--- ENTRIES SUPPLIED ---
========

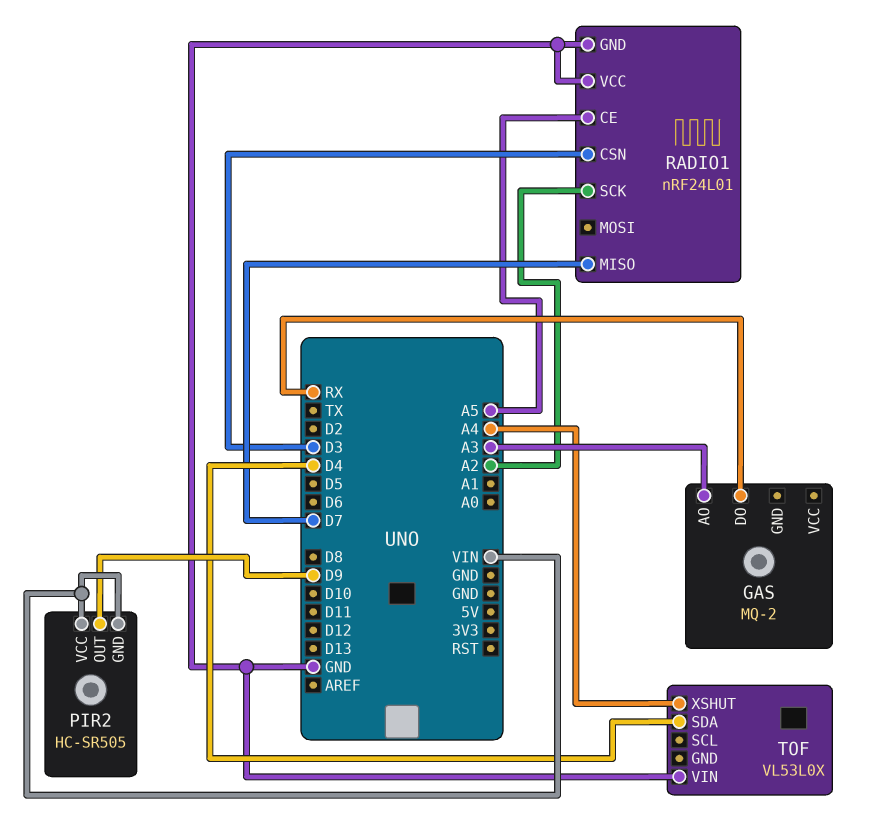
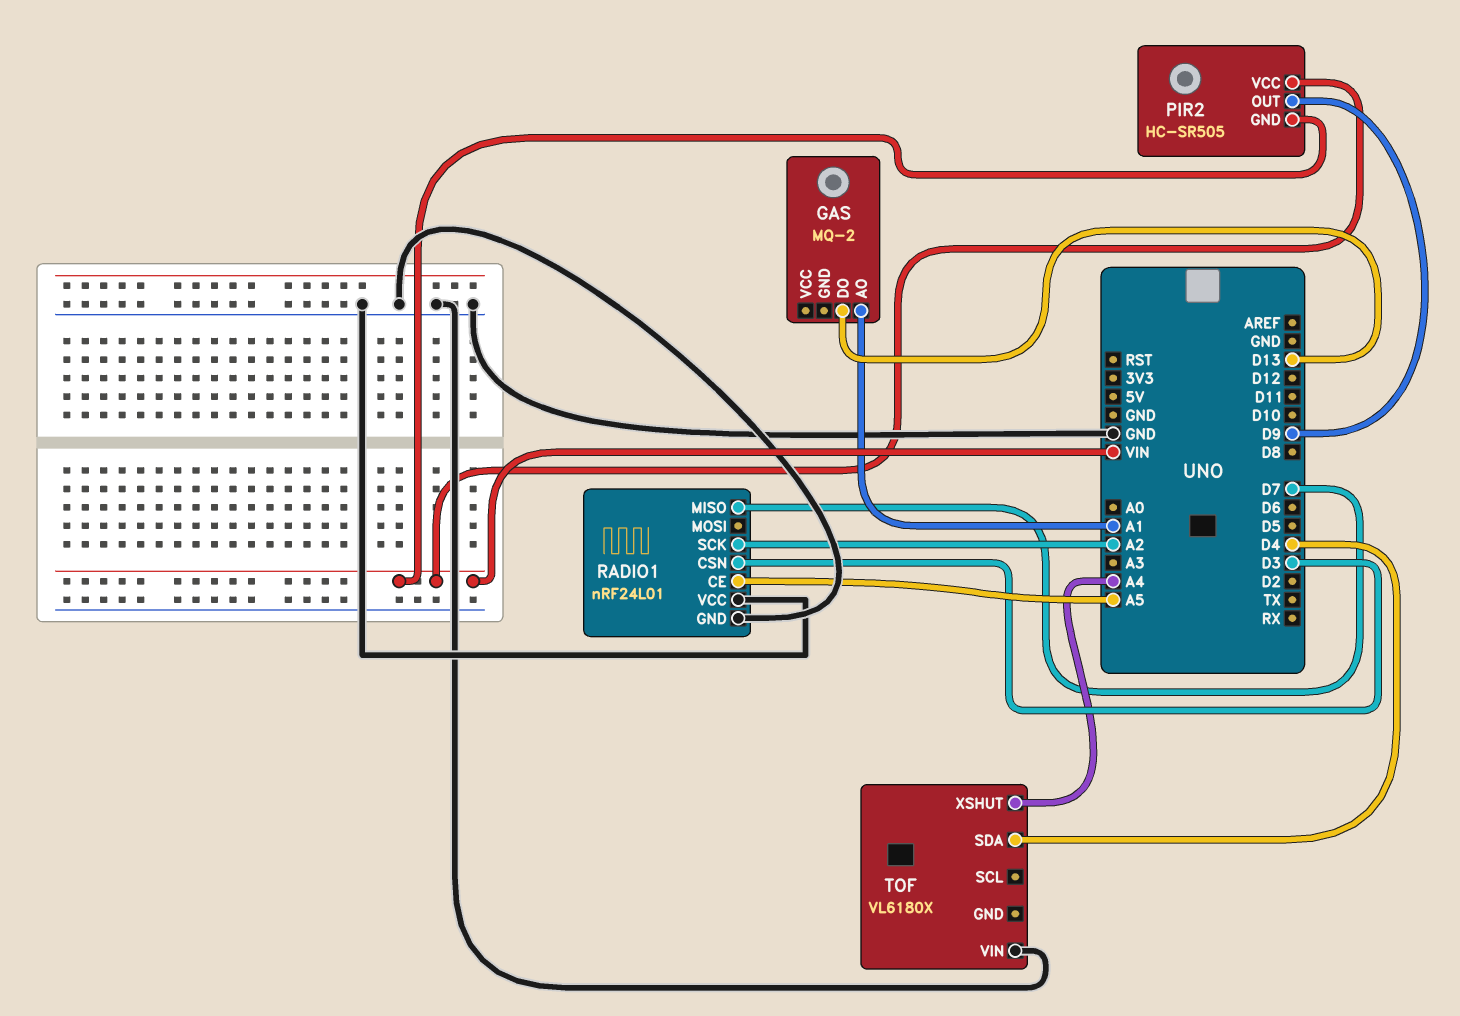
GAS pin AO: A3 -> A1
GAS pin DO: RX -> D13
TOF: VL53L0X -> VL6180X

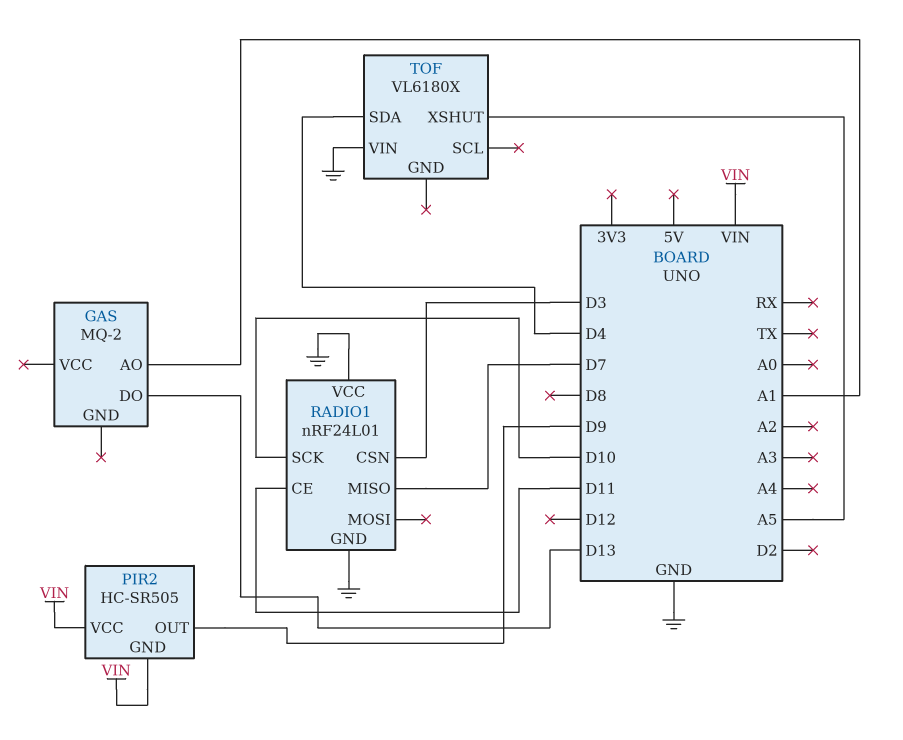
RADIO1 pin CE: A5 -> D11
RADIO1 pin SCK: A2 -> D10
TOF pin XSHUT: A4 -> A5

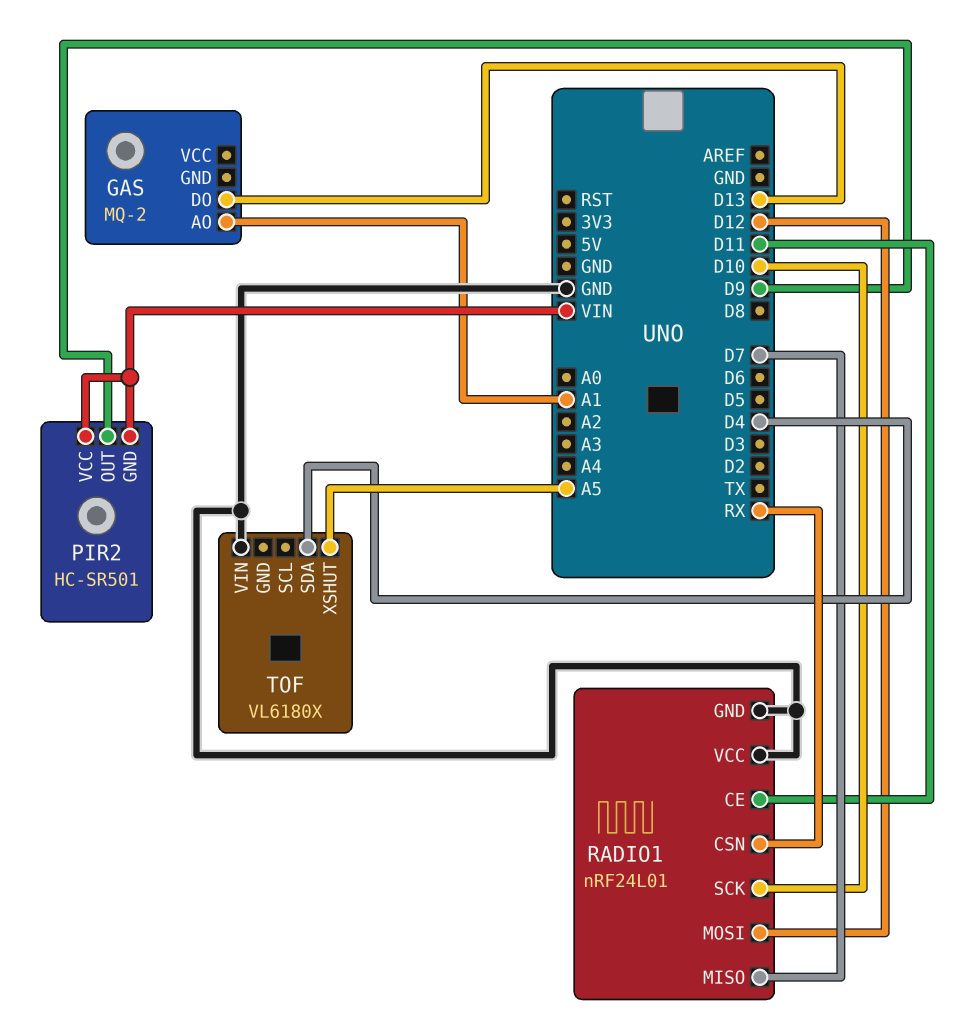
PIR2: HC-SR505 -> HC-SR501
RADIO1 pin CSN: D3 -> RX
RADIO1 pin MOSI: none -> D12

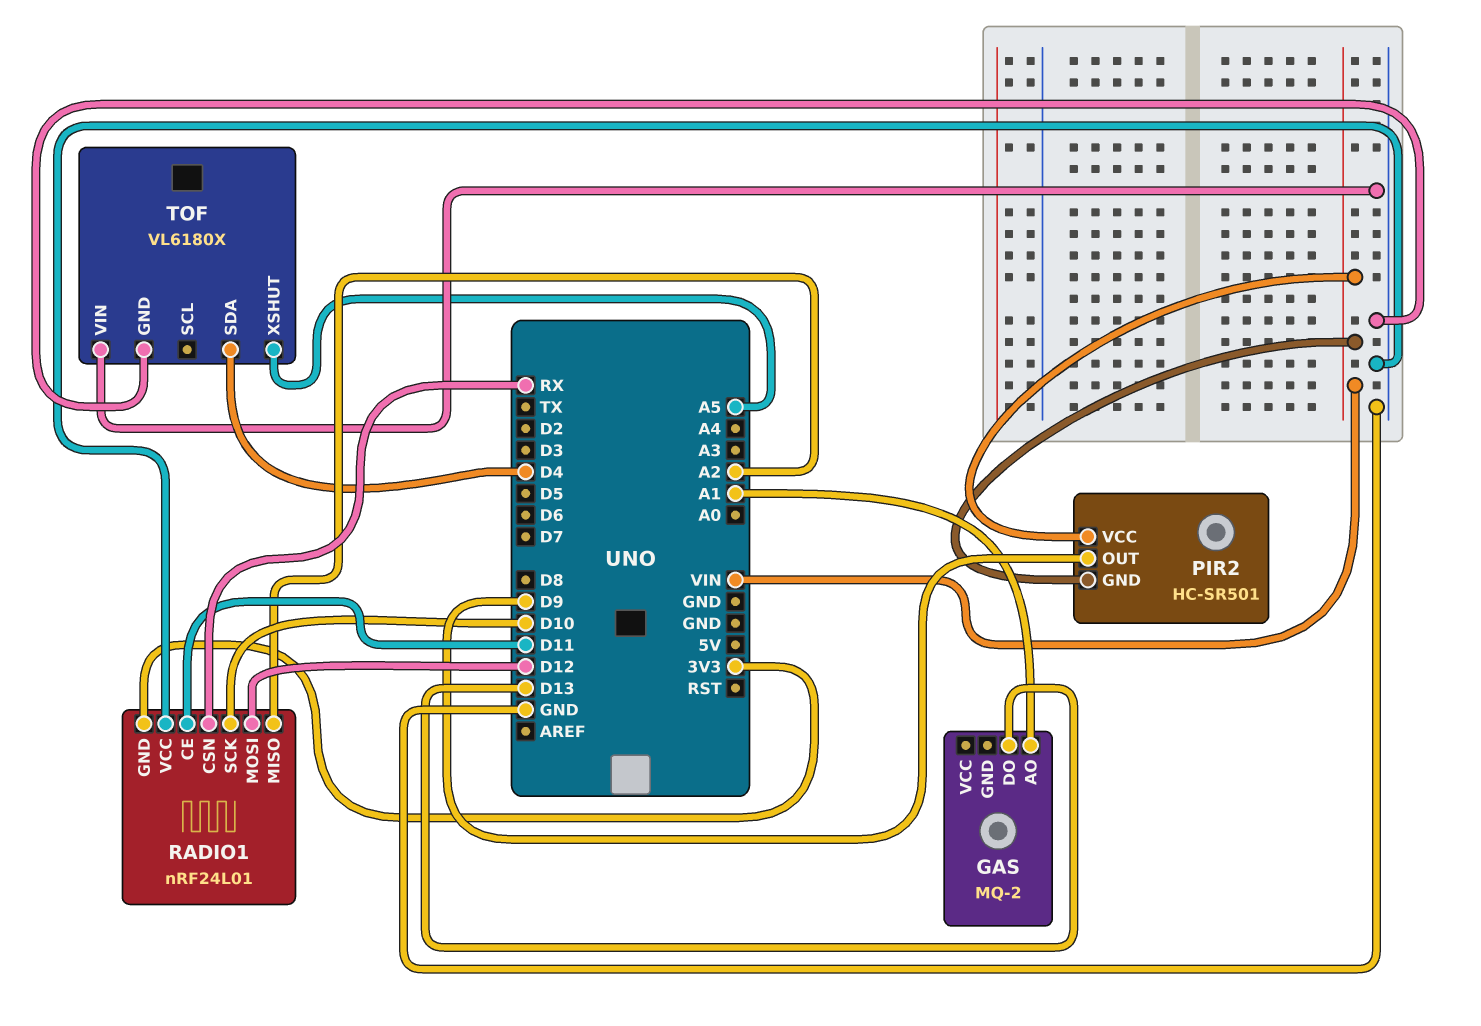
RADIO1 pin GND: GND -> 3V3
RADIO1 pin MISO: D7 -> A2
TOF pin GND: none -> GND

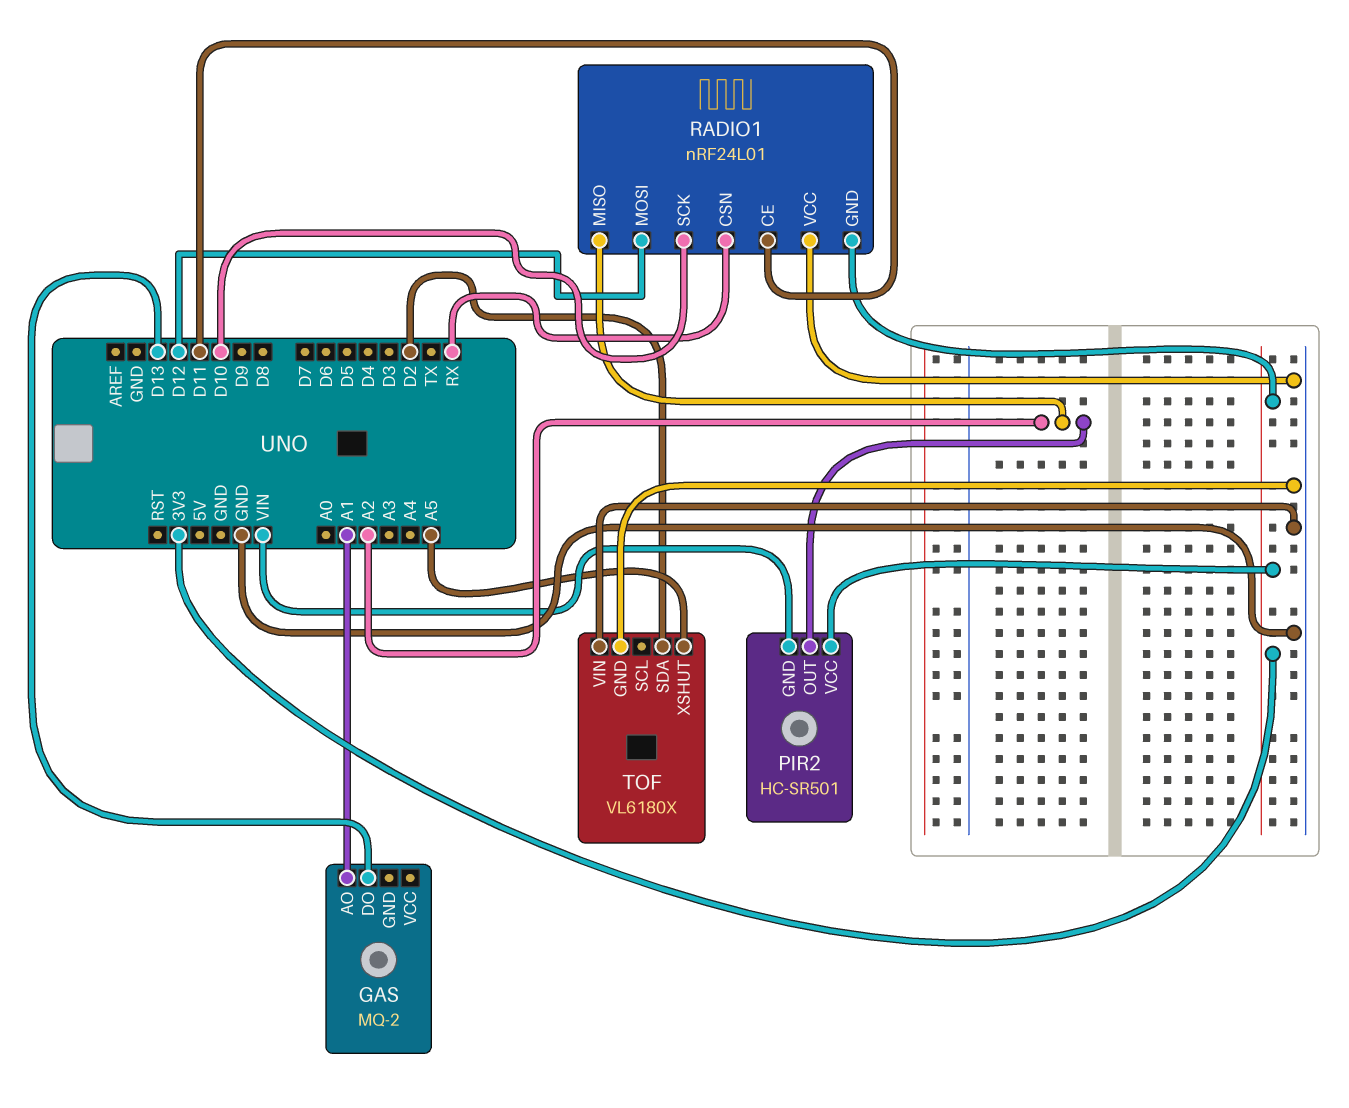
PIR2 pin OUT: D9 -> A2
PIR2 pin VCC: VIN -> 3V3
TOF pin SDA: D4 -> D2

========

Search the data above for the word "none". Copy each line it is in.

--- SOLUTION TO THIS TASK ---
RADIO1 pin MOSI: none -> D12
TOF pin GND: none -> GND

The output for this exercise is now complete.